- _DATA EXTRACT_:
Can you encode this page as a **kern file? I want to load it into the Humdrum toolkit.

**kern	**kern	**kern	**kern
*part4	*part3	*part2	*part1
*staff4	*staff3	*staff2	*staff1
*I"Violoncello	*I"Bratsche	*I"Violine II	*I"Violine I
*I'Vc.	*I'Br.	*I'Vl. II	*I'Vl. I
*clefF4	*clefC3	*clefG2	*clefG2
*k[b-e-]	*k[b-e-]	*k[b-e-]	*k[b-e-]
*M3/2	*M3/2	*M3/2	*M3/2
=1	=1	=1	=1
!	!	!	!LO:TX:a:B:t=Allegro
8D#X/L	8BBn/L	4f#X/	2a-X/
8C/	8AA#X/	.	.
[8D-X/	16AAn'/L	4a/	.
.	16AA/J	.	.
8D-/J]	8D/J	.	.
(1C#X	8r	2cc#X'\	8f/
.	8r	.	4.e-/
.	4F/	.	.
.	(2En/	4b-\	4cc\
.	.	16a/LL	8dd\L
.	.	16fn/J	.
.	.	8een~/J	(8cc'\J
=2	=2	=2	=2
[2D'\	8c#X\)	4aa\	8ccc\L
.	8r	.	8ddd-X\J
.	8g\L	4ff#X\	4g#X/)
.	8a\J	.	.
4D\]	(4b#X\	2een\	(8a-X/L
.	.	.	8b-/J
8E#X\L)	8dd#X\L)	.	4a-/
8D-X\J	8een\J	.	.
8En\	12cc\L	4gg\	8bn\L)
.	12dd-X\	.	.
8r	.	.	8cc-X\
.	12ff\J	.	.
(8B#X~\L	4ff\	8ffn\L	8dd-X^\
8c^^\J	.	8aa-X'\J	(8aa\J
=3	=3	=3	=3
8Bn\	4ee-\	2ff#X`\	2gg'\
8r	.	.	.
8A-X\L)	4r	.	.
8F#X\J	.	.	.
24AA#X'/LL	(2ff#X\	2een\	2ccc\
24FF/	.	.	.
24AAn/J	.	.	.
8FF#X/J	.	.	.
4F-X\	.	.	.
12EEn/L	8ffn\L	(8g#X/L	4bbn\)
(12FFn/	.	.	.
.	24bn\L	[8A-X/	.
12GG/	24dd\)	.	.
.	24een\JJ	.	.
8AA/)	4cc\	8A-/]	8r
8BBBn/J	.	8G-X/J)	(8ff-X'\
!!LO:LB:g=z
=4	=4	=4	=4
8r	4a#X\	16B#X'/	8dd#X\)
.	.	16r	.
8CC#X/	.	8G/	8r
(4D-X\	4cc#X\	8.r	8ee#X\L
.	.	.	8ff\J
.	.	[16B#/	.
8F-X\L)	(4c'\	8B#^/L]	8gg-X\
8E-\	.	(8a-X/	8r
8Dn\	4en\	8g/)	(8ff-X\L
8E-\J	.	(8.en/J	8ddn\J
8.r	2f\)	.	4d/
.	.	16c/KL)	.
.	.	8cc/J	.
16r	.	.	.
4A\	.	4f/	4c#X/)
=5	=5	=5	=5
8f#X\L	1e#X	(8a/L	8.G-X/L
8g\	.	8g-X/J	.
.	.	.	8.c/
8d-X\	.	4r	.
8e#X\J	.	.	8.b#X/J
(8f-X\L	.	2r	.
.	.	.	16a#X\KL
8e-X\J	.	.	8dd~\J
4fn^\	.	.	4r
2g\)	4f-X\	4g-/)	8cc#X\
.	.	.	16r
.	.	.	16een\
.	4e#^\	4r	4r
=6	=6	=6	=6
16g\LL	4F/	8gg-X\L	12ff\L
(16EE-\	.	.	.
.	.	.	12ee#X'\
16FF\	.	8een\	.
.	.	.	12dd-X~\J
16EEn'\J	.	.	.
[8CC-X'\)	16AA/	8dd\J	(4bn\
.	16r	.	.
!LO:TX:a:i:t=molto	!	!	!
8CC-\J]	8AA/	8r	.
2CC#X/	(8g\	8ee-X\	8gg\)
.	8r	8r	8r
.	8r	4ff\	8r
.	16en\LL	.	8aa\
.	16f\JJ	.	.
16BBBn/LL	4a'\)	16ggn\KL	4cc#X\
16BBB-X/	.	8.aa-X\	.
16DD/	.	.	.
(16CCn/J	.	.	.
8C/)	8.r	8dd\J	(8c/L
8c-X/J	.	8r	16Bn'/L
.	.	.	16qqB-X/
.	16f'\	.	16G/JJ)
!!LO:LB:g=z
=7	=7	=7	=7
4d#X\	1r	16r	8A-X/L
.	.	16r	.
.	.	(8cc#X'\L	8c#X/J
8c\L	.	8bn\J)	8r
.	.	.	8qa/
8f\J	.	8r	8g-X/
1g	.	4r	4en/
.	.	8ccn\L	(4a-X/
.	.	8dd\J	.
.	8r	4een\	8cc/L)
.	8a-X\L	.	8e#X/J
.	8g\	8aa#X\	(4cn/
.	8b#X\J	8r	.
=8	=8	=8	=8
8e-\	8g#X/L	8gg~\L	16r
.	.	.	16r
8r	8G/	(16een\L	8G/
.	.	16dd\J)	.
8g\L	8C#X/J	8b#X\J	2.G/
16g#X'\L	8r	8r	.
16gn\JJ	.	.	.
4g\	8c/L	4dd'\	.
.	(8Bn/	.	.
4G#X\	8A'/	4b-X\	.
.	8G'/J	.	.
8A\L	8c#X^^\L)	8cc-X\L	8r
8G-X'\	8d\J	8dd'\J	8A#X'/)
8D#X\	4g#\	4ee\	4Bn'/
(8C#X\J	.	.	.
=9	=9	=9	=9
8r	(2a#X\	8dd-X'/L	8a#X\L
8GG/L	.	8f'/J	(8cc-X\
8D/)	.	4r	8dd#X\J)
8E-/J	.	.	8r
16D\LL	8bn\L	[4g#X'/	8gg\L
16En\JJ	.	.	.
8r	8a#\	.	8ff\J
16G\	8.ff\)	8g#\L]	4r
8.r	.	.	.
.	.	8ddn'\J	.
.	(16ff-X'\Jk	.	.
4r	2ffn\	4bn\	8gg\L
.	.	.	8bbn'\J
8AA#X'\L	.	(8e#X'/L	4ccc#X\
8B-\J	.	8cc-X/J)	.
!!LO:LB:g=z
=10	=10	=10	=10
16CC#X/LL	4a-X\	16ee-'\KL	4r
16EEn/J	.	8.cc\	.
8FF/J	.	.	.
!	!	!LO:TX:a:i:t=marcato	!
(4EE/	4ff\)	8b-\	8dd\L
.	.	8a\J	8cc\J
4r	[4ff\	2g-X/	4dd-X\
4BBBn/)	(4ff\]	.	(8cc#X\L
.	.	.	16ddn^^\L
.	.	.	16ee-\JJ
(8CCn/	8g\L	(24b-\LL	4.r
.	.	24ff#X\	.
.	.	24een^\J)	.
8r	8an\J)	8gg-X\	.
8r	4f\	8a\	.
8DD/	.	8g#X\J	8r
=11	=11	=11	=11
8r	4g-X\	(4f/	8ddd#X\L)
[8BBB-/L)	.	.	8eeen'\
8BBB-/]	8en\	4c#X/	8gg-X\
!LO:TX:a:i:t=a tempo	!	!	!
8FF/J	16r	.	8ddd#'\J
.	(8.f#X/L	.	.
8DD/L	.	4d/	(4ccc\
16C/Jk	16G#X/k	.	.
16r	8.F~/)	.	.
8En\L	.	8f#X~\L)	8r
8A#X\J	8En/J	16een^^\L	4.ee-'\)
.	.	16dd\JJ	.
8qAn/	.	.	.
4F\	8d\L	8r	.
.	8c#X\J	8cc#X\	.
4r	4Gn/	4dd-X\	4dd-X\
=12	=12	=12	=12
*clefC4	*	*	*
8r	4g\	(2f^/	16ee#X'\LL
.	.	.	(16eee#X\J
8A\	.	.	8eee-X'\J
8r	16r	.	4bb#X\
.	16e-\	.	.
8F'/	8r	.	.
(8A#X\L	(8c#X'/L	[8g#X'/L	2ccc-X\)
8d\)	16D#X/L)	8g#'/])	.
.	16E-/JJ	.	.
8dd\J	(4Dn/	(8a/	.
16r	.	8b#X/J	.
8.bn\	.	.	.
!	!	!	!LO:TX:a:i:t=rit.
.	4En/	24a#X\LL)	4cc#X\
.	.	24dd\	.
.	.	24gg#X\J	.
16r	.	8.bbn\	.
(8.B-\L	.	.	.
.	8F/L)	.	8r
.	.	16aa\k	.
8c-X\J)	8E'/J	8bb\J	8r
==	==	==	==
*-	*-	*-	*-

- _WORK TO BE COMPLETED_: Which lines in the rows above contain the string "kern"? Report each of them in full.

- _SOLVED EXERCISE_:
Can you encode this page as a **kern file? I want to load it into the Humdrum toolkit.
**kern	**kern	**kern	**kern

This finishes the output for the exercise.